Instruction.
Begin at the line below that has "black truck [390,454,515,559]" and stop after the line that has "yellow headphones [417,385,486,442]". Please restate only those lines, word for word.

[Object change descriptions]

_____

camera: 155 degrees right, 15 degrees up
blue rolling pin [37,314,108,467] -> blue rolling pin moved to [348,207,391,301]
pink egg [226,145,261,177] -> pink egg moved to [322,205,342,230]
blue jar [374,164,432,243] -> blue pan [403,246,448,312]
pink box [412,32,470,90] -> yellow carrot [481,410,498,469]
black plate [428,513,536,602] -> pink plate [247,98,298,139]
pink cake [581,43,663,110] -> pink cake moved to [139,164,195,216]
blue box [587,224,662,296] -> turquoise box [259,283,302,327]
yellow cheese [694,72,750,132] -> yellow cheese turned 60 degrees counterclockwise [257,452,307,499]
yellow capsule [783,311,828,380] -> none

_____

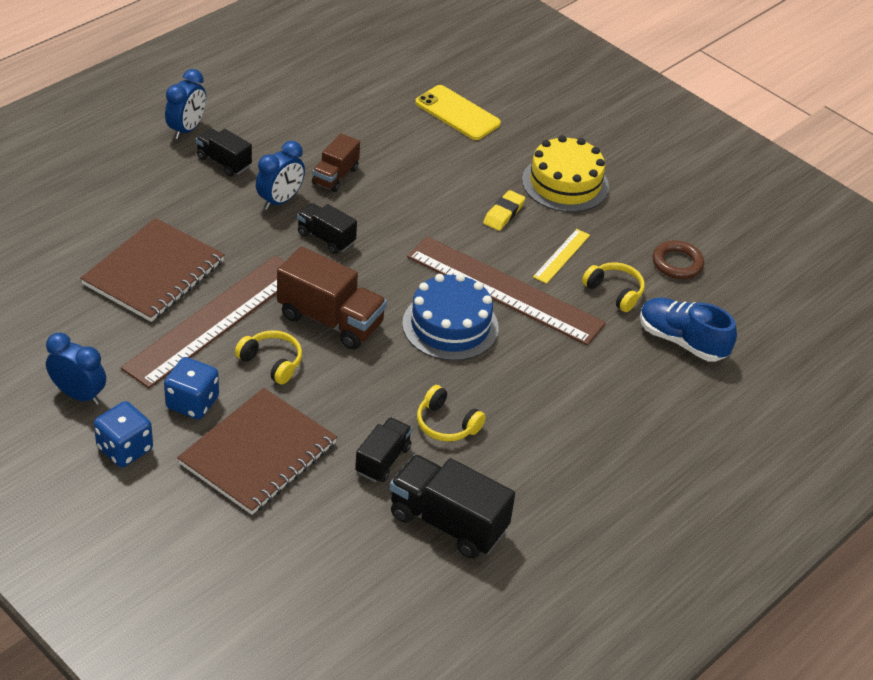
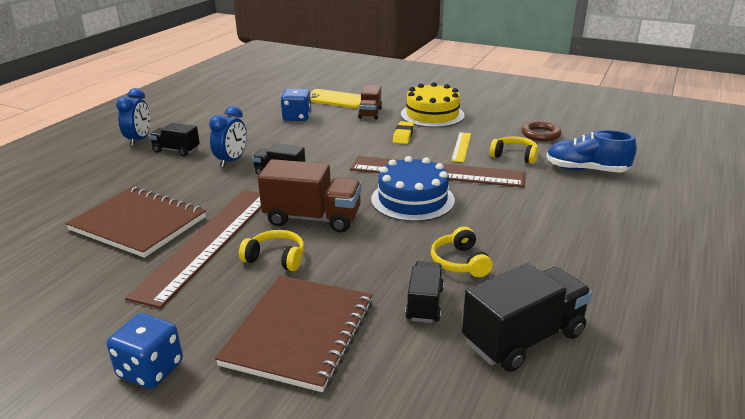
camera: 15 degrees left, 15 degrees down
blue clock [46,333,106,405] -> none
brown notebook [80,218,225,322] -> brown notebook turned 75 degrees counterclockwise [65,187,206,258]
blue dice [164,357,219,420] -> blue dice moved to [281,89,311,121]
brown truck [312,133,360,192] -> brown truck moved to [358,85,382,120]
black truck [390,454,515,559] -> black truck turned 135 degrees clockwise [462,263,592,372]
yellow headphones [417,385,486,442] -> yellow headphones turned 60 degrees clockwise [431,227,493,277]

_____

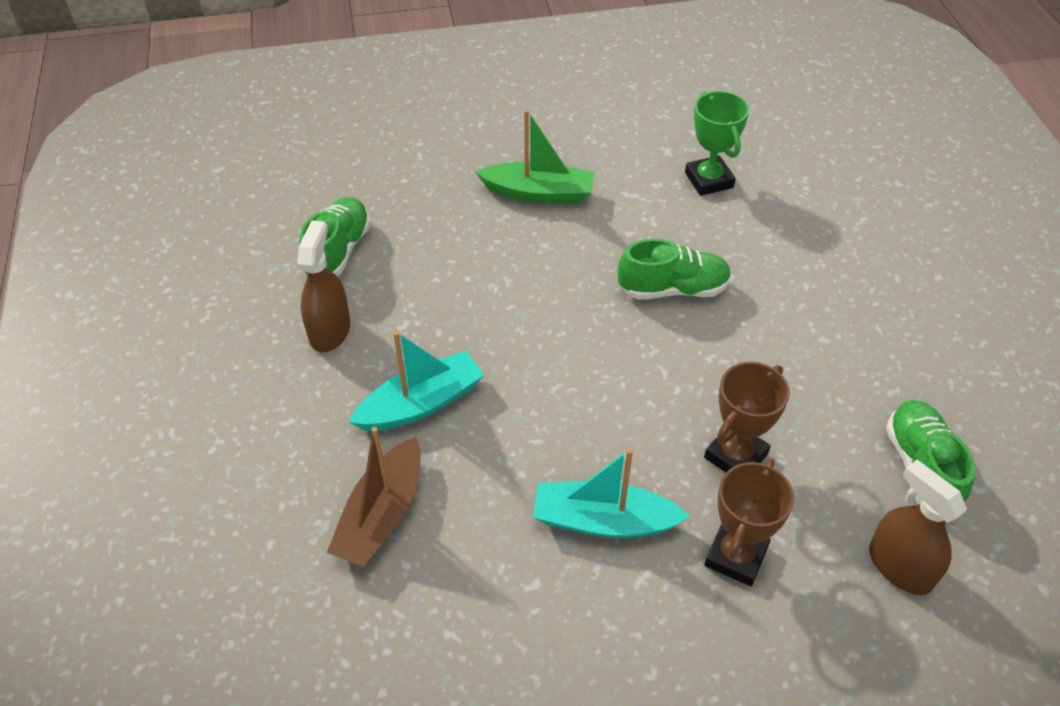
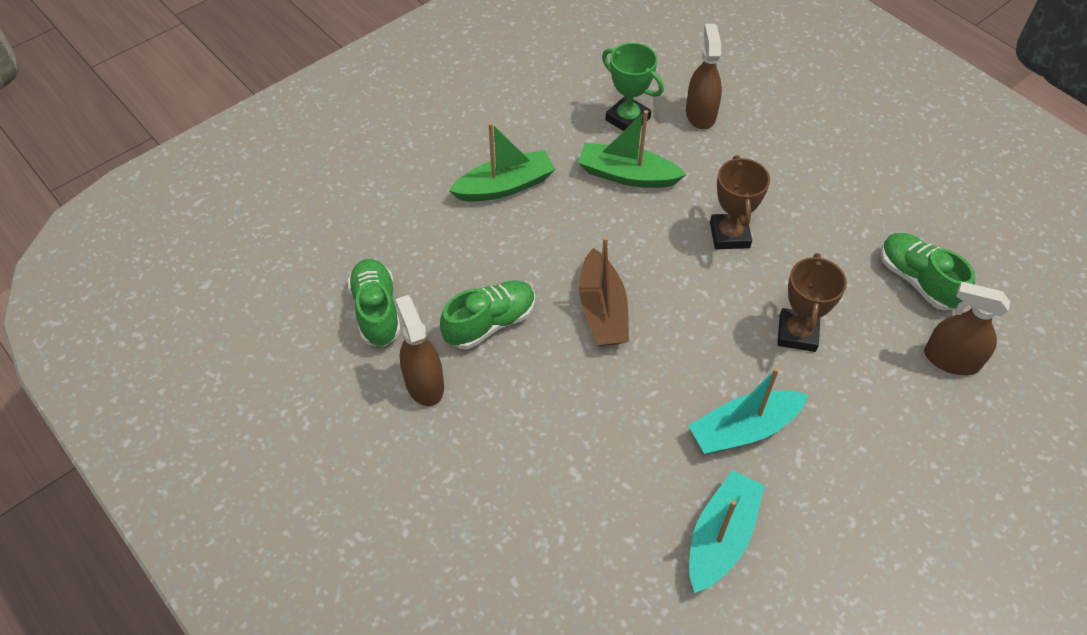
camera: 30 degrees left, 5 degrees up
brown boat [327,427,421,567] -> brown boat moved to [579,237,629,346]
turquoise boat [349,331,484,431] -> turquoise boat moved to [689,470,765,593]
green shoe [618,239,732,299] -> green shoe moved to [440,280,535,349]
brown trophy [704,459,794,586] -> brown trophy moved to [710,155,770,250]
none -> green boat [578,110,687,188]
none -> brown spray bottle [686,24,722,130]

_____

Answer area.
black truck [390,454,515,559] -> black truck turned 135 degrees clockwise [462,263,592,372]
yellow headphones [417,385,486,442] -> yellow headphones turned 60 degrees clockwise [431,227,493,277]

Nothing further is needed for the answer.